**Exercise goal**
Output exactly the lines from the line that has "(431, 357) = (458, 343): black" through the last line of the data below, with no pictures.

**Provided data**
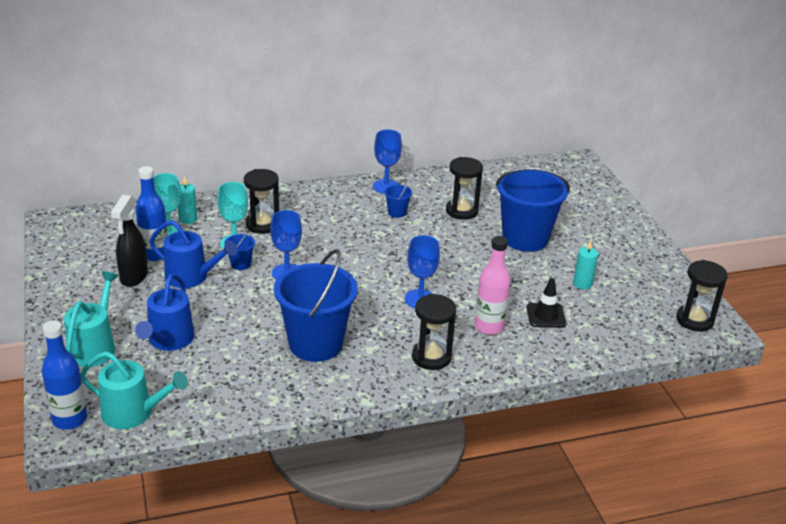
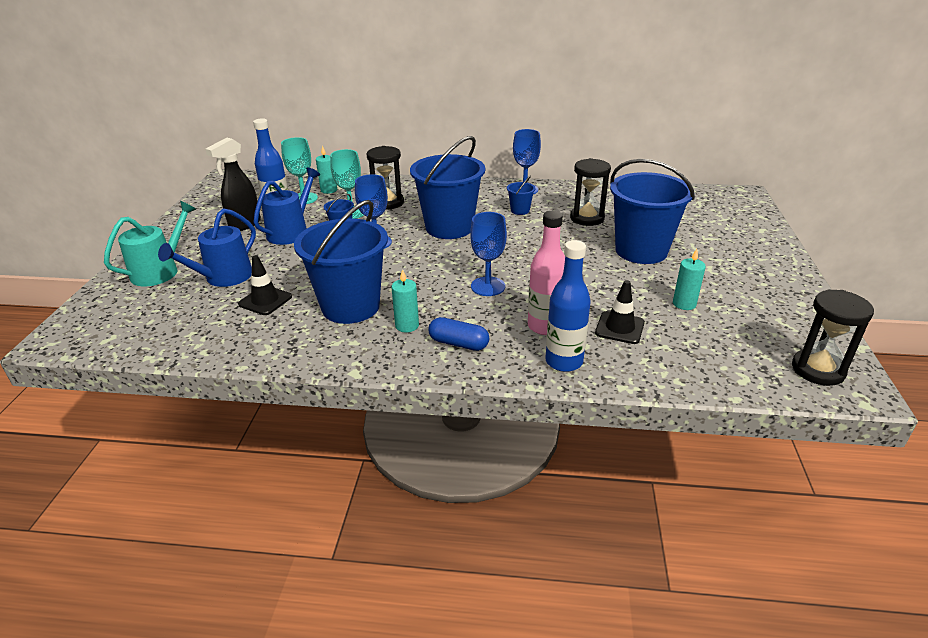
camera: 25 degrees right, 0 degrees up
(70, 419) = (78, 325): blue bottle -> blue bottle (564, 361)
(133, 413) = (133, 332): turquoise watering can -> none
(191, 277) = (291, 232): blue watering can -> blue watering can turned 105 degrees counterclockwise
(231, 355) = (265, 300): none -> black traffic cone
(344, 244) = (449, 228): none -> blue bucket
(378, 351) = (407, 326): none -> turquoise candle
(431, 357) = (458, 343): black hourglass -> blue capsule

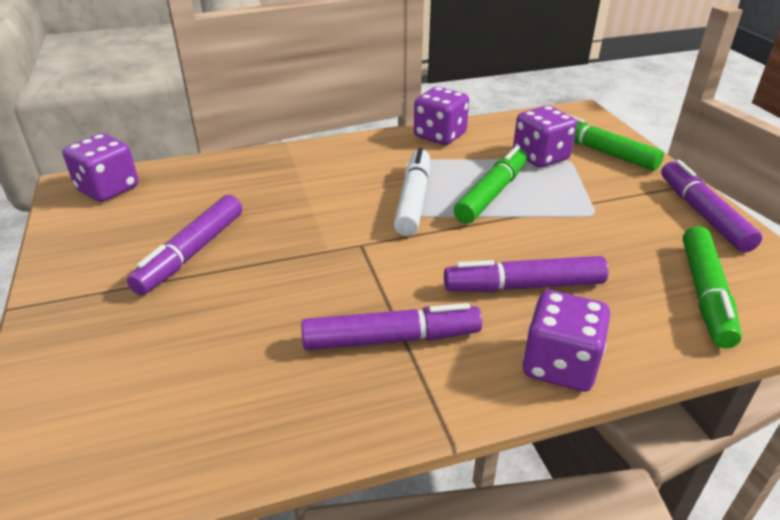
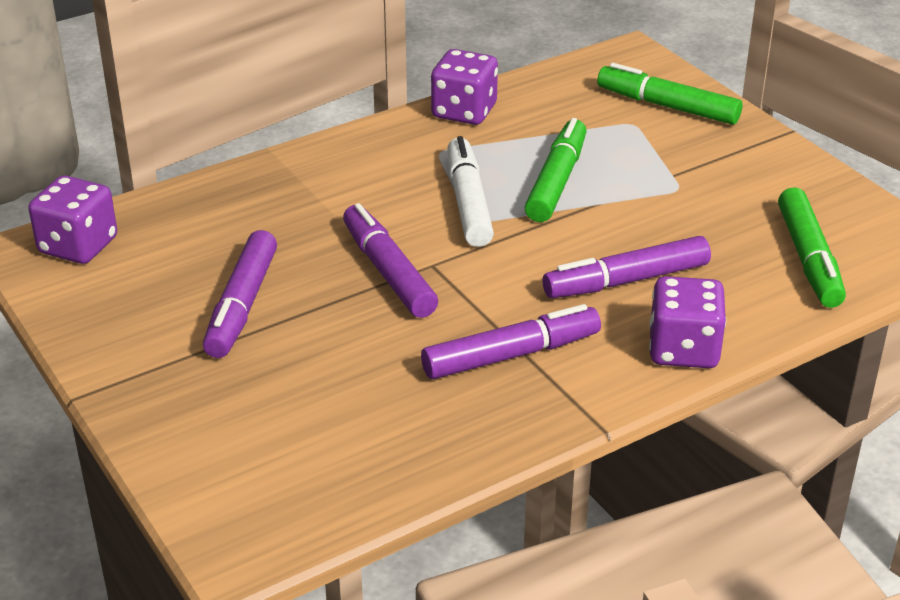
camera: 15 degrees left, 0 degrees up
(540, 157) = (598, 124): purple dice -> none
(703, 214) = (795, 171): purple marker -> purple marker (388, 271)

**Result of the exercise**
(431, 357) = (458, 343): black hourglass -> blue capsule

camera: 15 degrees left, 0 degrees up
(540, 157) = (598, 124): purple dice -> none
(703, 214) = (795, 171): purple marker -> purple marker (388, 271)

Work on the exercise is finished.